Work request: Find the lines holding the string "slope" in the data, then copy all of them.

Source records:
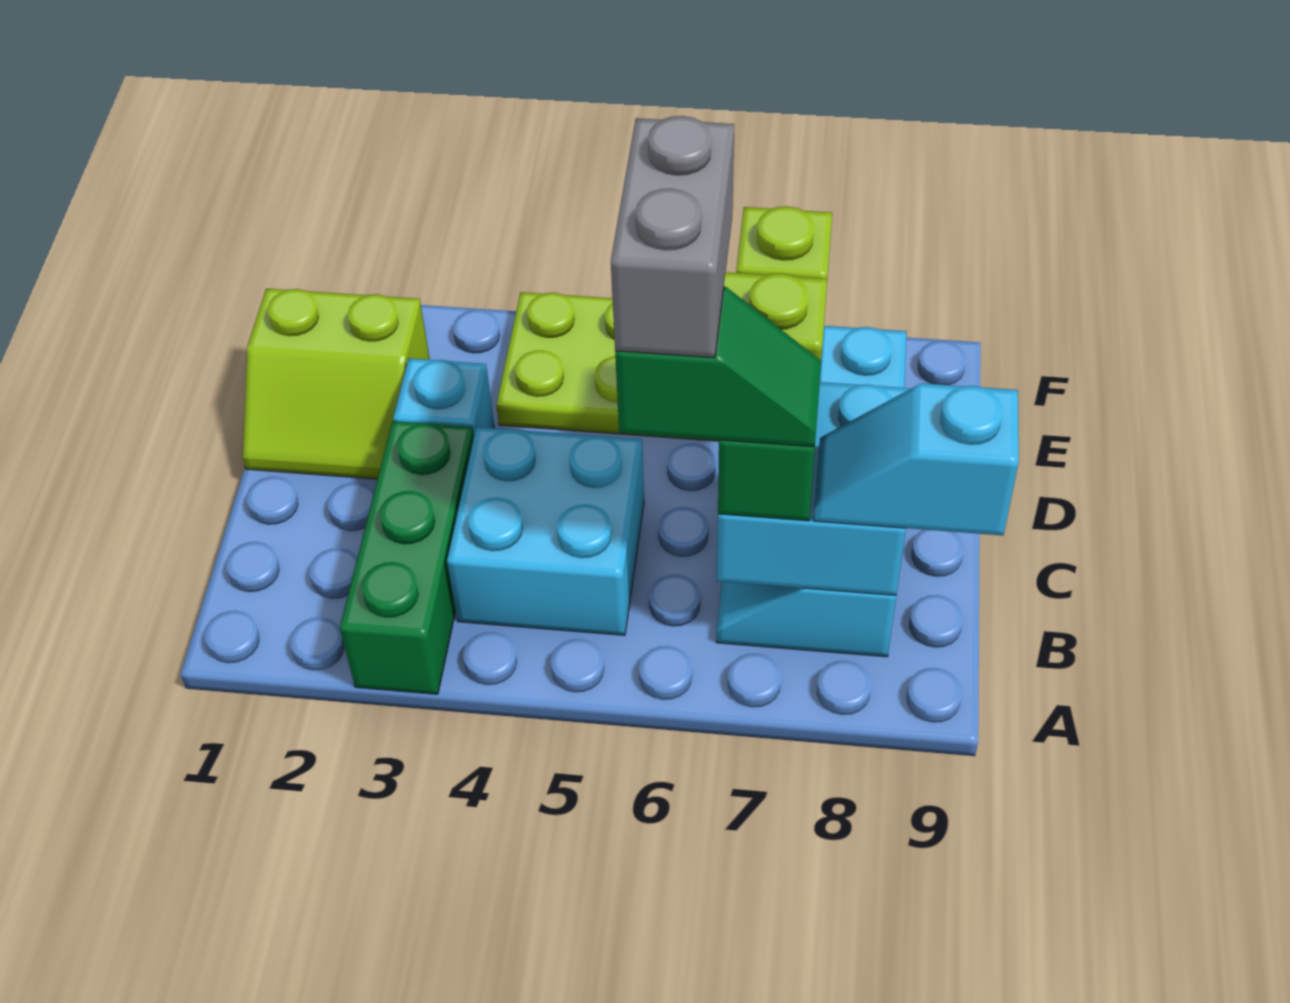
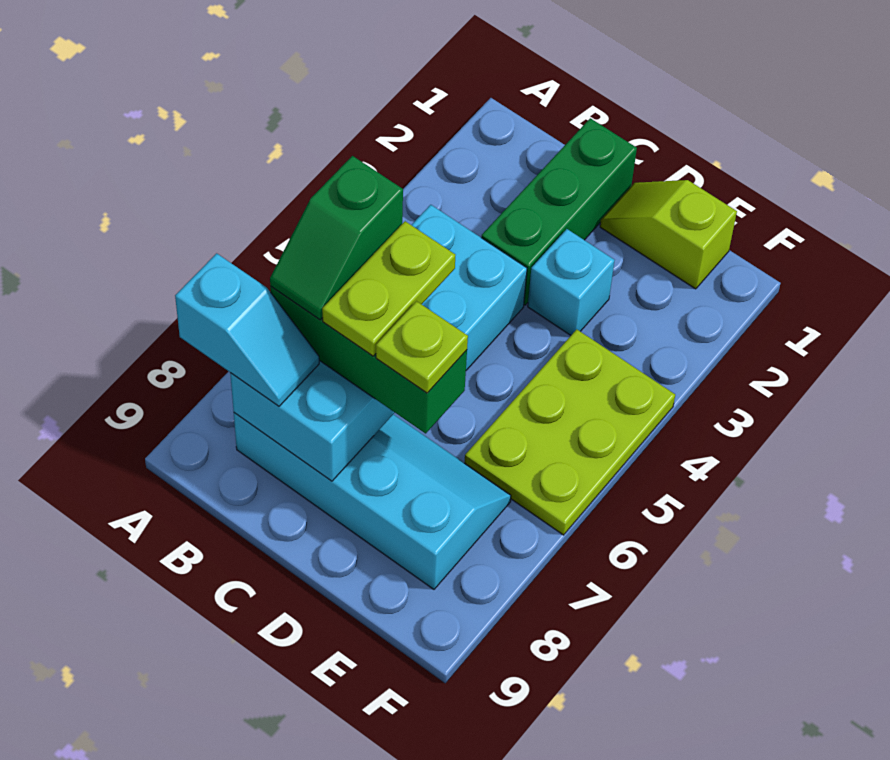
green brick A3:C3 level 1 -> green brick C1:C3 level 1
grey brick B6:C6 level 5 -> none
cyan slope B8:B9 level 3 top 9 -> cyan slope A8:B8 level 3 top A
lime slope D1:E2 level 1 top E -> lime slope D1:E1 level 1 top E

* * *

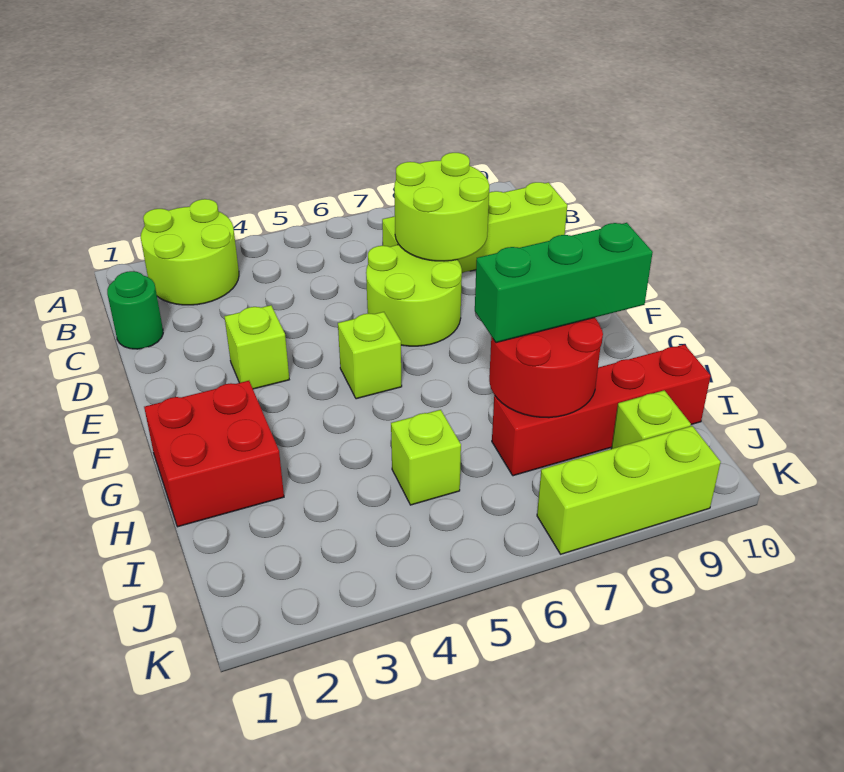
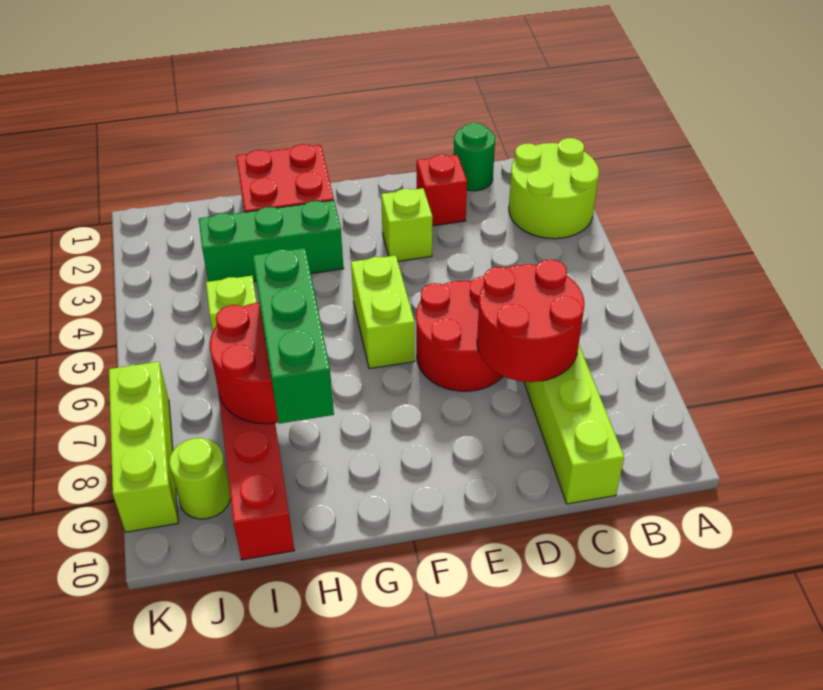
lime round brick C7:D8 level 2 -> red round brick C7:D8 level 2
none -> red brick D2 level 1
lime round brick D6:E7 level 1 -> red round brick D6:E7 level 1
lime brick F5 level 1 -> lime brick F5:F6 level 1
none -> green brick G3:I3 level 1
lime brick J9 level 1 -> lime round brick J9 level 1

==

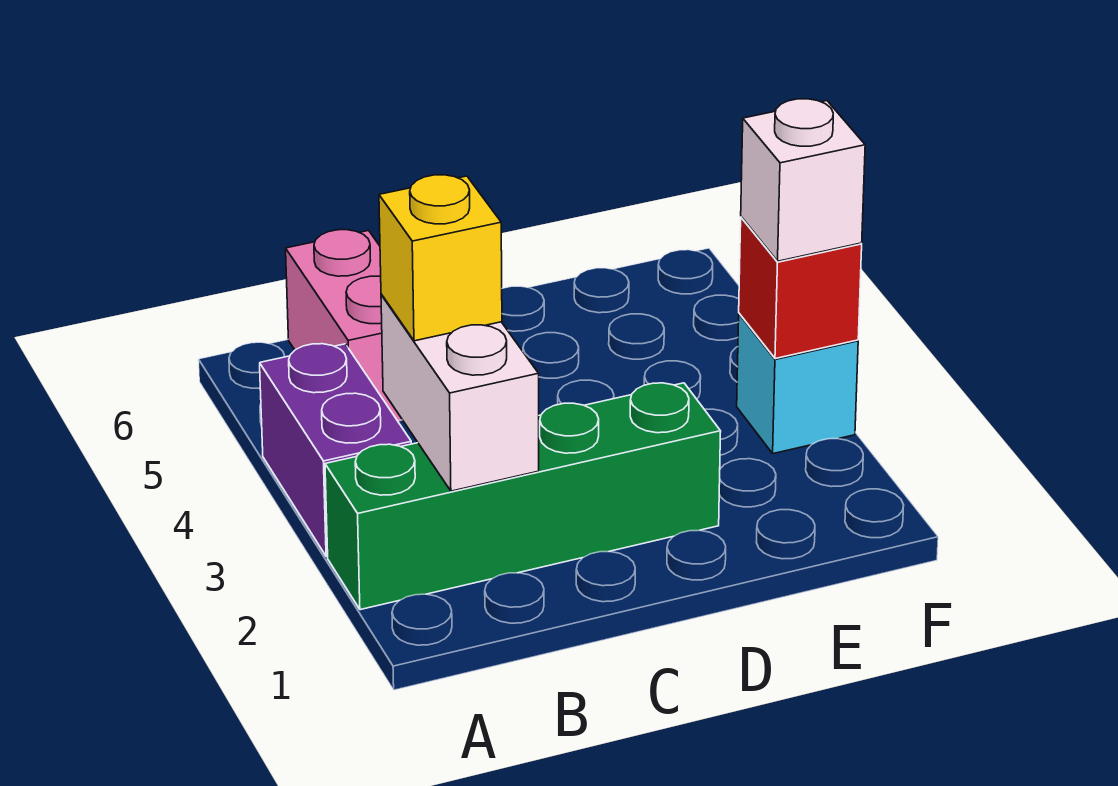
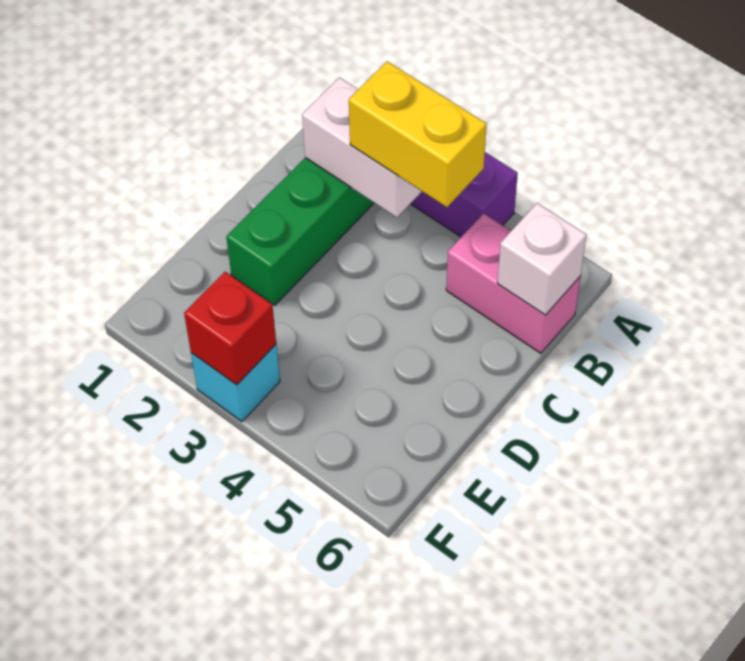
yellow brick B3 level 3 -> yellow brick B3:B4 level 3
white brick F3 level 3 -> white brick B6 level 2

Task answer:
cyan slope B8:B9 level 3 top 9 -> cyan slope A8:B8 level 3 top A
lime slope D1:E2 level 1 top E -> lime slope D1:E1 level 1 top E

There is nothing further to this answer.